- _TASK DETAILS_
Copy the data exactly. Images are the one exception.

- _DATASET CONTENT_
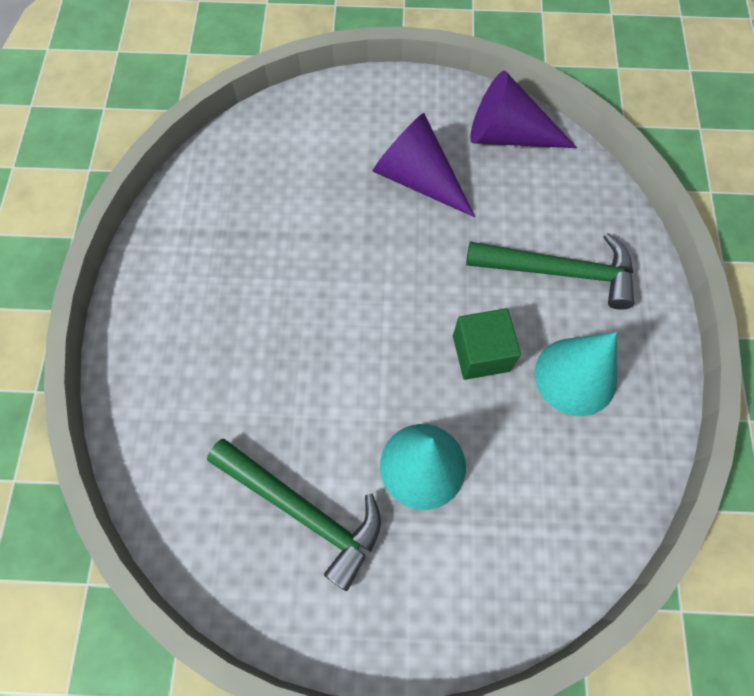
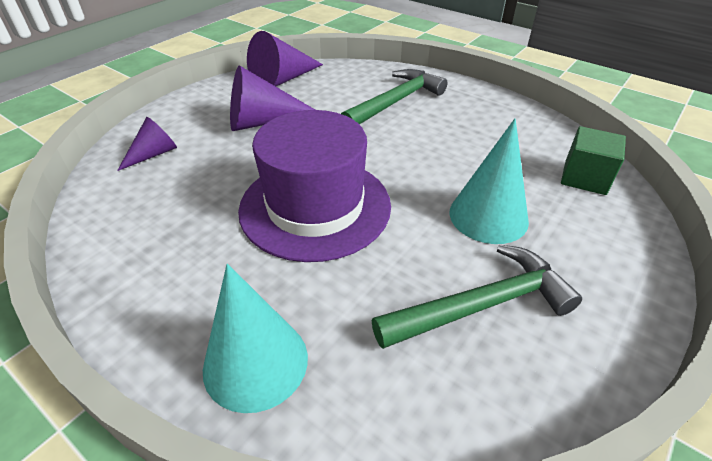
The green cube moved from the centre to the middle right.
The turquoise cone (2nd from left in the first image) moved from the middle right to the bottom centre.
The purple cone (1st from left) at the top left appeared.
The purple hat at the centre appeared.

- _EXERCISE OUTPUT_
The green cube moved from the centre to the middle right.
The turquoise cone (2nd from left in the first image) moved from the middle right to the bottom centre.
The purple cone (1st from left) at the top left appeared.
The purple hat at the centre appeared.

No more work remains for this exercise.